### MATERIAL TO PROCESS
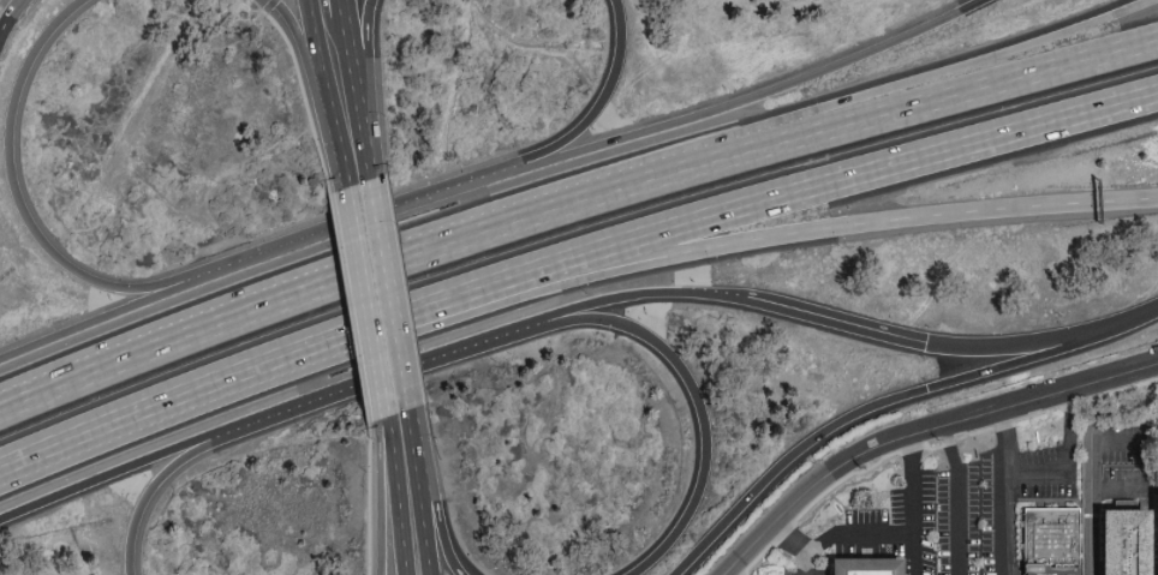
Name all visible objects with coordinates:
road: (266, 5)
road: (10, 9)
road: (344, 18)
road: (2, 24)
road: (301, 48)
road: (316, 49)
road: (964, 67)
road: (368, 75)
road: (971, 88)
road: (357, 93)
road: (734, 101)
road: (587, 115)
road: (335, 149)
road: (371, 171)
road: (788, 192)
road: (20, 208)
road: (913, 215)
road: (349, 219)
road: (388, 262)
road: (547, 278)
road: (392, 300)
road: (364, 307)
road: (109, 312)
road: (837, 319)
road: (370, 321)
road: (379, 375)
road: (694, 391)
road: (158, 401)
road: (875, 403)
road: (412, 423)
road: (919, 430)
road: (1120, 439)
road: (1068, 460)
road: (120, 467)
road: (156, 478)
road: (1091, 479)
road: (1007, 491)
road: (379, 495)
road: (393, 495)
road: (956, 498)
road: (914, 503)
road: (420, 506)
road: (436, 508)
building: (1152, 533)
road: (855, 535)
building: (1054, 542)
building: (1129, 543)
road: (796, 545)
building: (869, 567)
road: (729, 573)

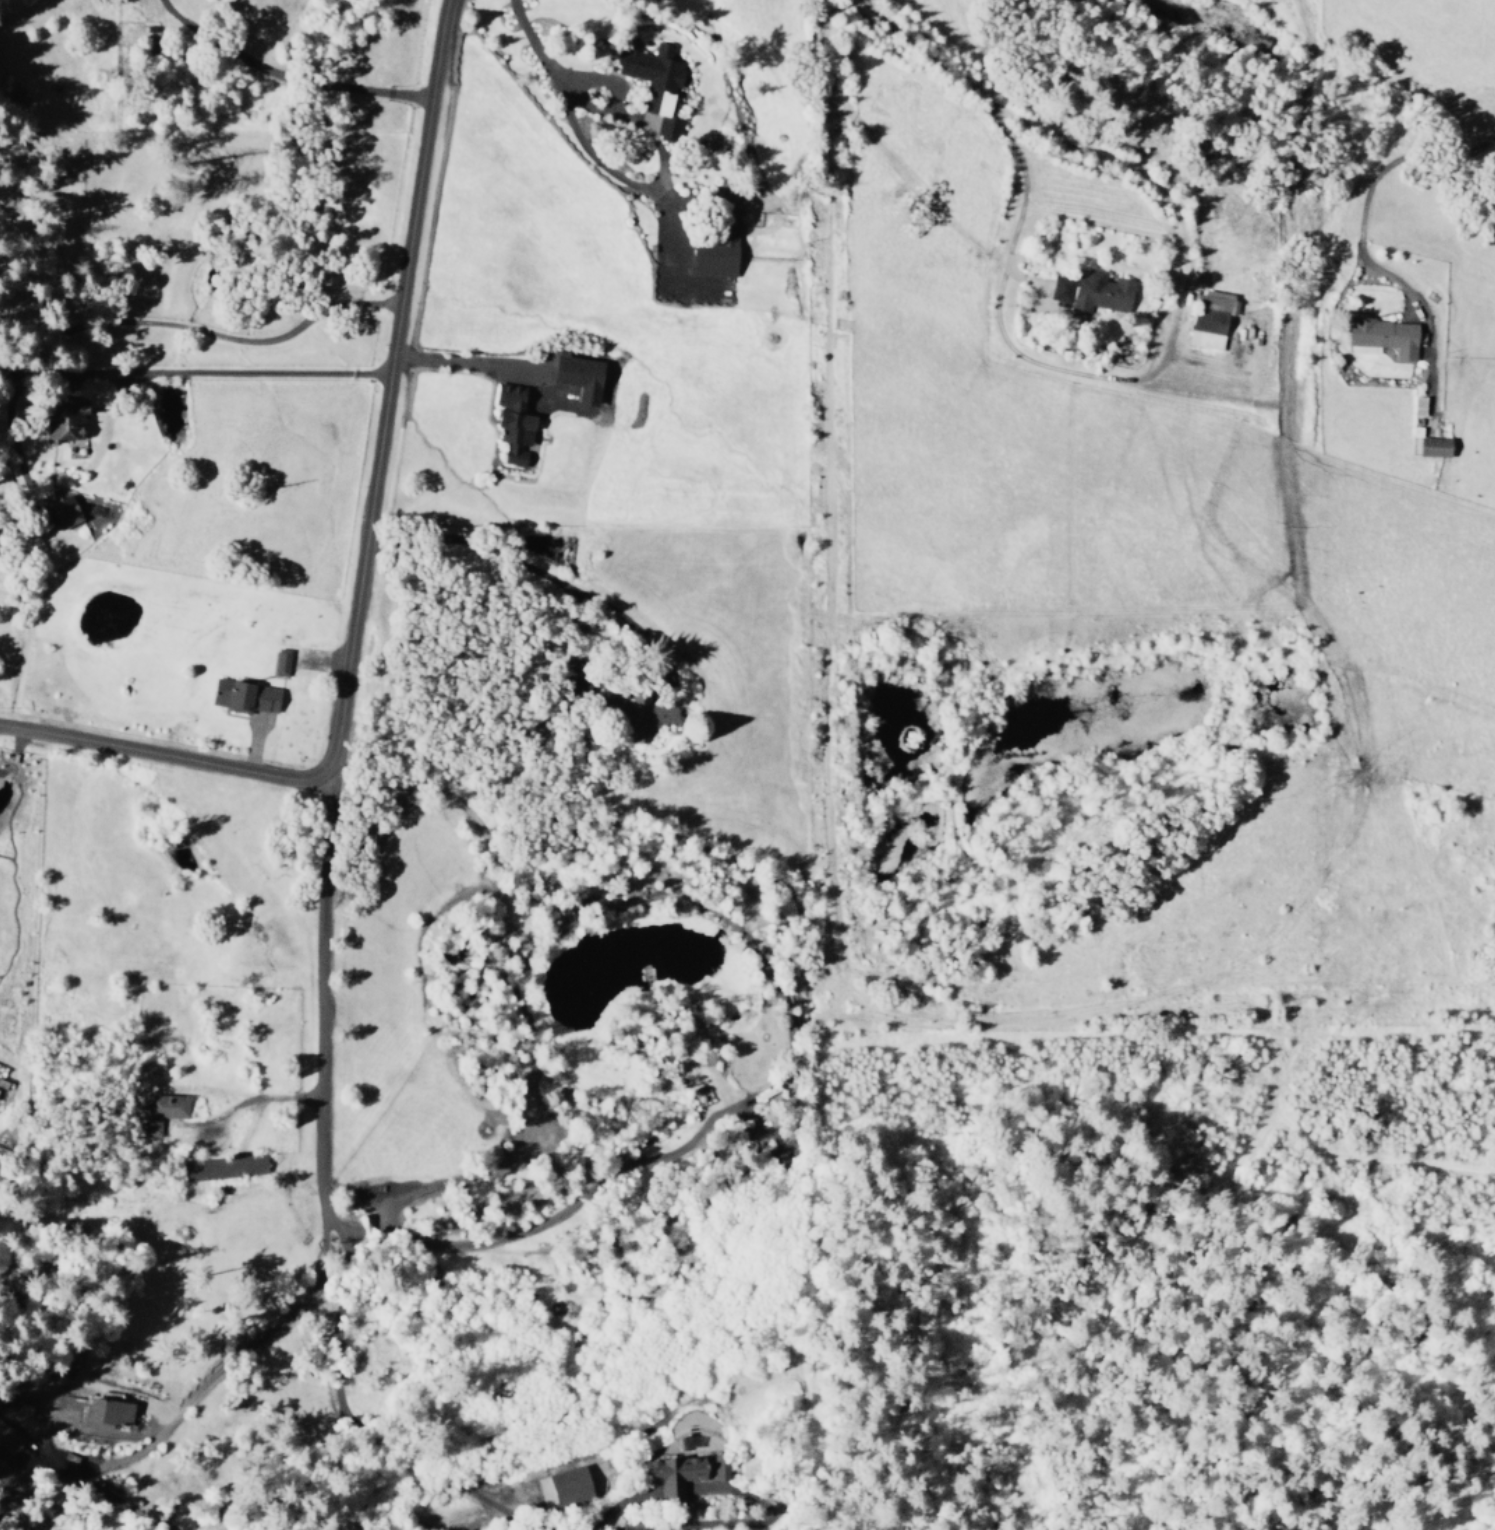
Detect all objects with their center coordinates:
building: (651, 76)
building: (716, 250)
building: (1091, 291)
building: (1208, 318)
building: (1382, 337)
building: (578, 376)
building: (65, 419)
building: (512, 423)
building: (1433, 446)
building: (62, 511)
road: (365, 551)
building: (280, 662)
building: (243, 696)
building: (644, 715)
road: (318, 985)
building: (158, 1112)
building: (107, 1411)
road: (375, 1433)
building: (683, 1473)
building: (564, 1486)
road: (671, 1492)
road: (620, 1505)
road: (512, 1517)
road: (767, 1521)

### ABOUT THIS TASK
Repeat all entries exactly, pictures excluded.

### PROBLEM SOLUTION
Name all visible objects with coordinates:
road: (266, 5)
road: (10, 9)
road: (344, 18)
road: (2, 24)
road: (301, 48)
road: (316, 49)
road: (964, 67)
road: (368, 75)
road: (971, 88)
road: (357, 93)
road: (734, 101)
road: (587, 115)
road: (335, 149)
road: (371, 171)
road: (788, 192)
road: (20, 208)
road: (913, 215)
road: (349, 219)
road: (388, 262)
road: (547, 278)
road: (392, 300)
road: (364, 307)
road: (109, 312)
road: (837, 319)
road: (370, 321)
road: (379, 375)
road: (694, 391)
road: (158, 401)
road: (875, 403)
road: (412, 423)
road: (919, 430)
road: (1120, 439)
road: (1068, 460)
road: (120, 467)
road: (156, 478)
road: (1091, 479)
road: (1007, 491)
road: (379, 495)
road: (393, 495)
road: (956, 498)
road: (914, 503)
road: (420, 506)
road: (436, 508)
building: (1152, 533)
road: (855, 535)
building: (1054, 542)
building: (1129, 543)
road: (796, 545)
building: (869, 567)
road: (729, 573)

Detect all objects with their center coordinates:
building: (651, 76)
building: (716, 250)
building: (1091, 291)
building: (1208, 318)
building: (1382, 337)
building: (578, 376)
building: (65, 419)
building: (512, 423)
building: (1433, 446)
building: (62, 511)
road: (365, 551)
building: (280, 662)
building: (243, 696)
building: (644, 715)
road: (318, 985)
building: (158, 1112)
building: (107, 1411)
road: (375, 1433)
building: (683, 1473)
building: (564, 1486)
road: (671, 1492)
road: (620, 1505)
road: (512, 1517)
road: (767, 1521)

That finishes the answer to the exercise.